_WHAT THE EXERCISE ASKS_. Your answer should be the lines below from the one holding "S202: button (D0, T5) -> button (D0, VA)" through the one holding "C3: 2.2uF (plus VX, minus VOL) -> none", copied exactly and with nothing else.

_EXERCISE DATA_.
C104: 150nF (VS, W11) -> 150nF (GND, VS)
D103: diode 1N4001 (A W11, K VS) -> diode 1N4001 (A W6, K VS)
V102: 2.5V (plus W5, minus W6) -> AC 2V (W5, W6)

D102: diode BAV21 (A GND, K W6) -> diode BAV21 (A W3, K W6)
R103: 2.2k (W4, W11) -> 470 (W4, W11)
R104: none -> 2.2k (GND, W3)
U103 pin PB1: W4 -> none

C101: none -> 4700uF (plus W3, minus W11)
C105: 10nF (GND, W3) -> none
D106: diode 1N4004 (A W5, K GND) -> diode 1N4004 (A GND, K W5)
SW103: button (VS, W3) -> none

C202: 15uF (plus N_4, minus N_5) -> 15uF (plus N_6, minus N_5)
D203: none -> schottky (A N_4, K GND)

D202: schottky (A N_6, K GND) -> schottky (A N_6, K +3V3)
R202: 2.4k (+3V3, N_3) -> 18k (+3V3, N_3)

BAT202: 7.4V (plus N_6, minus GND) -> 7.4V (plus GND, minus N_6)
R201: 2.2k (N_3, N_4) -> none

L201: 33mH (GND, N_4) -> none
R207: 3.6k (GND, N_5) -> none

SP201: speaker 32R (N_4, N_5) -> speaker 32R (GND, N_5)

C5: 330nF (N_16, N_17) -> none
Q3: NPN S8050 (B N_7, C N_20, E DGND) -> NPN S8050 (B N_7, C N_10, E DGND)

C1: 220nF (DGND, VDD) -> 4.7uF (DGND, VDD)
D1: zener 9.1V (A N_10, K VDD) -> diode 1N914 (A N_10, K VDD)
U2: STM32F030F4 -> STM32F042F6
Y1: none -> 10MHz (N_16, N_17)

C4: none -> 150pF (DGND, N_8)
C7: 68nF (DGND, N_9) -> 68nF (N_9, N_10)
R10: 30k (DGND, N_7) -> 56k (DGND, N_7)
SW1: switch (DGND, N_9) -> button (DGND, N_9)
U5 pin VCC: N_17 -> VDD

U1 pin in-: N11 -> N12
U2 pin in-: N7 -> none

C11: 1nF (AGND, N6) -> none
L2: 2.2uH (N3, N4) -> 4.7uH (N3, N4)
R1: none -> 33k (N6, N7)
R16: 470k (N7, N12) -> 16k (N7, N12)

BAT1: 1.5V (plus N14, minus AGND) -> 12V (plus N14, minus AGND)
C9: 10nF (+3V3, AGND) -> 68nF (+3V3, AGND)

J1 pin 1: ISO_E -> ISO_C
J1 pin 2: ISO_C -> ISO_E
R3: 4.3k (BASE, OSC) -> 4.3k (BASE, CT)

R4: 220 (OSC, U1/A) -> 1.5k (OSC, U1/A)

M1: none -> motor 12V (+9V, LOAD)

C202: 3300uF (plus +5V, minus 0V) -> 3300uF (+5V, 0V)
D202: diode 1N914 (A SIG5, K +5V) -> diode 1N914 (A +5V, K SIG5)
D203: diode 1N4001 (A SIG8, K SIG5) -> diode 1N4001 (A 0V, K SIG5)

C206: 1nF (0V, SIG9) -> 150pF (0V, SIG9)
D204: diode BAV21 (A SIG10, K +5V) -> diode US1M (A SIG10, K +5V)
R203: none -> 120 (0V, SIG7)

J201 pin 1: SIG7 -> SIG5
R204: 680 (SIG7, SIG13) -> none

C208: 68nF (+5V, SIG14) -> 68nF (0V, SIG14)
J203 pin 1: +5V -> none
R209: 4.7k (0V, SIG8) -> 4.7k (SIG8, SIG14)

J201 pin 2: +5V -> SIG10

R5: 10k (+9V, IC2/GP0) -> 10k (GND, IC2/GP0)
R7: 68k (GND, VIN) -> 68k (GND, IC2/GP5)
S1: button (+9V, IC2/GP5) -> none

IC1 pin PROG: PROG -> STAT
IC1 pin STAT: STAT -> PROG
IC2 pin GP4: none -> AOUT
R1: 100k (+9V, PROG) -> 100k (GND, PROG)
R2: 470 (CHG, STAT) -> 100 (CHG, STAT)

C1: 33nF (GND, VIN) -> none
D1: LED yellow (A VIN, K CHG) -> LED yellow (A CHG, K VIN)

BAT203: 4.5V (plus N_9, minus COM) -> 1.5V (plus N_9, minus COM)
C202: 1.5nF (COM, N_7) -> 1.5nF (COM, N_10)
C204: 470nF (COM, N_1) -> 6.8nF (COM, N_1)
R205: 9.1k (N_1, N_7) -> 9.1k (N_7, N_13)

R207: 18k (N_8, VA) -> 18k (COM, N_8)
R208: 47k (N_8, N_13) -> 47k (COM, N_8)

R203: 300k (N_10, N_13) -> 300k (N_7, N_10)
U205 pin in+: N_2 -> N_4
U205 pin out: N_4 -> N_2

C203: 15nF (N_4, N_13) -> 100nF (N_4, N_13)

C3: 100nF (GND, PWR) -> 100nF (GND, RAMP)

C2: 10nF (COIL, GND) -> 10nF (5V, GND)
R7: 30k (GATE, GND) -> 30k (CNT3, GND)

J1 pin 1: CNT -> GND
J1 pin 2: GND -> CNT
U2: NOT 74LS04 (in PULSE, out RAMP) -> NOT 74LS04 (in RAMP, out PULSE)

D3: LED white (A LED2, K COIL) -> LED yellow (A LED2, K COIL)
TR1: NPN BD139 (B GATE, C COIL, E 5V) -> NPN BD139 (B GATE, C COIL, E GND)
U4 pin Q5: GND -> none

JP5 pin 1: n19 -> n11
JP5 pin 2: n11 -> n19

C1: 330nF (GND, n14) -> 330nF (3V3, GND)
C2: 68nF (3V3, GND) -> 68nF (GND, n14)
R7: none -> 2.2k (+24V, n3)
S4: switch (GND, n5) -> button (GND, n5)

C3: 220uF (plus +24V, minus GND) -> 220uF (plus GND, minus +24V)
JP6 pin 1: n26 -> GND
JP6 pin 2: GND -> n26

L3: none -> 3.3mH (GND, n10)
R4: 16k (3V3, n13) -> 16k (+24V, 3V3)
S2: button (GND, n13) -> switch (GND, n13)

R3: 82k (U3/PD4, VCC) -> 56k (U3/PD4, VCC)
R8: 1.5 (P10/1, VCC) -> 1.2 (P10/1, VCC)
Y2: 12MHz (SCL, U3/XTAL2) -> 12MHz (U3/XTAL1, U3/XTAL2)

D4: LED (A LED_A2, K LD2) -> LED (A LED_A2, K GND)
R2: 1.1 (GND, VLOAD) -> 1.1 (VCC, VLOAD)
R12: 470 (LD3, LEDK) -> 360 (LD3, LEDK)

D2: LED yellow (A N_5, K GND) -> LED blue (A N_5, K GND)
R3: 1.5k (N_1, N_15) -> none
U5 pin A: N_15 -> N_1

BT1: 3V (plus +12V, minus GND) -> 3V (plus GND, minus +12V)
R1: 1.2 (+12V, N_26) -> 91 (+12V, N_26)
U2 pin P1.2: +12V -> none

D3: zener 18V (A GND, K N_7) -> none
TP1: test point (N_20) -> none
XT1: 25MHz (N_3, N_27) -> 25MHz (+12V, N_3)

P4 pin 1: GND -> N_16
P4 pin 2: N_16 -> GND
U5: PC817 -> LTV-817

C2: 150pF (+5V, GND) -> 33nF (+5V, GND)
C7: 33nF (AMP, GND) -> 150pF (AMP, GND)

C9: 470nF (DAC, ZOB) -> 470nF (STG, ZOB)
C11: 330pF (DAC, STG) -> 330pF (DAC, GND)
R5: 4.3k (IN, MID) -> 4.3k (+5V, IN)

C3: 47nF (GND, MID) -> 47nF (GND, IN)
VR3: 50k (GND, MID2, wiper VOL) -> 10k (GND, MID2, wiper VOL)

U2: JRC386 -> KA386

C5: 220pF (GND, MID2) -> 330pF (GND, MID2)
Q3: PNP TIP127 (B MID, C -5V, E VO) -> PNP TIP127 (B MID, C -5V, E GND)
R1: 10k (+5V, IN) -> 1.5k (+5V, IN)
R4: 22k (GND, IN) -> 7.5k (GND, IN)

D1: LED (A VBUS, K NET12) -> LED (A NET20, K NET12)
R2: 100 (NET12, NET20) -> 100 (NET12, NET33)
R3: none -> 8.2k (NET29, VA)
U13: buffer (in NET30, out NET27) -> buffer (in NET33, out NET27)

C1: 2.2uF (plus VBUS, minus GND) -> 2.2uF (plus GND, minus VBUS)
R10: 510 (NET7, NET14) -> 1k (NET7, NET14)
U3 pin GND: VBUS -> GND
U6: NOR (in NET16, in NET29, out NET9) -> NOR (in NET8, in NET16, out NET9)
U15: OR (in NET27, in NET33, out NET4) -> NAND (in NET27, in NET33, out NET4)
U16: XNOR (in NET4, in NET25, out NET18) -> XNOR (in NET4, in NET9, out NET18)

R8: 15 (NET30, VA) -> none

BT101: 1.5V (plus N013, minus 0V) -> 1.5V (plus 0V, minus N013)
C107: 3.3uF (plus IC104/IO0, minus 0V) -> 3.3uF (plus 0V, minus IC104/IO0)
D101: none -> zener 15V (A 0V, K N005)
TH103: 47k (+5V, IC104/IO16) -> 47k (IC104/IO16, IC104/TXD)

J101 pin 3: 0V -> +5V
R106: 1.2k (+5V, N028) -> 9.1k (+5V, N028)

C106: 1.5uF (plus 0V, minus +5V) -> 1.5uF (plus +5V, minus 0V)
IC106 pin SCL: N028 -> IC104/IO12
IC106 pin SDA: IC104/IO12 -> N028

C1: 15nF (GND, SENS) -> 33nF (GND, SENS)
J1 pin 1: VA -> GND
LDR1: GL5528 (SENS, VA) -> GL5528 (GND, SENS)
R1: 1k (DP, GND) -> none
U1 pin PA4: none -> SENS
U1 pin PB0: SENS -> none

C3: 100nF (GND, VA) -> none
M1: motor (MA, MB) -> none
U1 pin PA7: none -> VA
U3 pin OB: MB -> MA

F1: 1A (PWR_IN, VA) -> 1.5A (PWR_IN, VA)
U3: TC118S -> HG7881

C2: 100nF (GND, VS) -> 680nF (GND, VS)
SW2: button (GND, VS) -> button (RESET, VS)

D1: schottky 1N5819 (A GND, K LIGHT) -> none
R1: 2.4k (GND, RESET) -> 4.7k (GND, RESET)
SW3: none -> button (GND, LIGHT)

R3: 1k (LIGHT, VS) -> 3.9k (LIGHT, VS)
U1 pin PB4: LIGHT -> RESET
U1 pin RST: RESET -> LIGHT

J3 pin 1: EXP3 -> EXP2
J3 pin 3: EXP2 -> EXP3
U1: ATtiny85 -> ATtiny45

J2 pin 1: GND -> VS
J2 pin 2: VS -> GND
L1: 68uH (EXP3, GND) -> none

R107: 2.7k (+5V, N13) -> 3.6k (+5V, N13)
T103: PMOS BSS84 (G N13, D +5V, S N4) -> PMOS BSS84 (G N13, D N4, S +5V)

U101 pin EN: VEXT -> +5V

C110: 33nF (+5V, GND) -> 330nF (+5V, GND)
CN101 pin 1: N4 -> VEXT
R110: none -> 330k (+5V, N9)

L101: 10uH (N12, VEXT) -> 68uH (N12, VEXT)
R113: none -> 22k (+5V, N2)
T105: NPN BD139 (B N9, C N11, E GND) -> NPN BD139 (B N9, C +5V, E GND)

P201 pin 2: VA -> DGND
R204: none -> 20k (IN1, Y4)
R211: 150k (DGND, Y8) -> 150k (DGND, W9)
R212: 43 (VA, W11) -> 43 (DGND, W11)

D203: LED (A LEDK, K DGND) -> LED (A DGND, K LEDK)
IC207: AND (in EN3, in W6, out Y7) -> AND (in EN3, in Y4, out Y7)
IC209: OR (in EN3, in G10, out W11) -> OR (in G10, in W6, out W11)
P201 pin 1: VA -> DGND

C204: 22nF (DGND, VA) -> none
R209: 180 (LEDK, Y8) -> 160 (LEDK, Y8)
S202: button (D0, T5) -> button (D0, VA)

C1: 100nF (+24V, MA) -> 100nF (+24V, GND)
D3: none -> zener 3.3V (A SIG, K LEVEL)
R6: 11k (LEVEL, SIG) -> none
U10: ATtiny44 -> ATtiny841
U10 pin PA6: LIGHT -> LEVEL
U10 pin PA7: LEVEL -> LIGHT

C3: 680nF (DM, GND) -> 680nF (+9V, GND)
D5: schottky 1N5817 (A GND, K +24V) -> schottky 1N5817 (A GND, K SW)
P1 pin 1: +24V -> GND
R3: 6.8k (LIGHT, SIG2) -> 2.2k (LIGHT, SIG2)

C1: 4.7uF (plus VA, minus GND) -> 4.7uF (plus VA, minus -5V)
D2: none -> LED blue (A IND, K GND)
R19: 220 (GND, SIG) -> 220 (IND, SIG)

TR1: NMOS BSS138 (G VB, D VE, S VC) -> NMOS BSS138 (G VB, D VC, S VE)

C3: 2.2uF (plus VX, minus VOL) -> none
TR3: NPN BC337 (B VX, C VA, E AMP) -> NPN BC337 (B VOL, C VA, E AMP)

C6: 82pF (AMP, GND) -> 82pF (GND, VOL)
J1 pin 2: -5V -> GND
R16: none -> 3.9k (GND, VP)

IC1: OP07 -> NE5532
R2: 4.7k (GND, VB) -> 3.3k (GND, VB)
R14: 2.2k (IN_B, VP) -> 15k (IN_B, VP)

_RESPONSE TO THE TASK_.
S202: button (D0, T5) -> button (D0, VA)

C1: 100nF (+24V, MA) -> 100nF (+24V, GND)
D3: none -> zener 3.3V (A SIG, K LEVEL)
R6: 11k (LEVEL, SIG) -> none
U10: ATtiny44 -> ATtiny841
U10 pin PA6: LIGHT -> LEVEL
U10 pin PA7: LEVEL -> LIGHT

C3: 680nF (DM, GND) -> 680nF (+9V, GND)
D5: schottky 1N5817 (A GND, K +24V) -> schottky 1N5817 (A GND, K SW)
P1 pin 1: +24V -> GND
R3: 6.8k (LIGHT, SIG2) -> 2.2k (LIGHT, SIG2)

C1: 4.7uF (plus VA, minus GND) -> 4.7uF (plus VA, minus -5V)
D2: none -> LED blue (A IND, K GND)
R19: 220 (GND, SIG) -> 220 (IND, SIG)

TR1: NMOS BSS138 (G VB, D VE, S VC) -> NMOS BSS138 (G VB, D VC, S VE)

C3: 2.2uF (plus VX, minus VOL) -> none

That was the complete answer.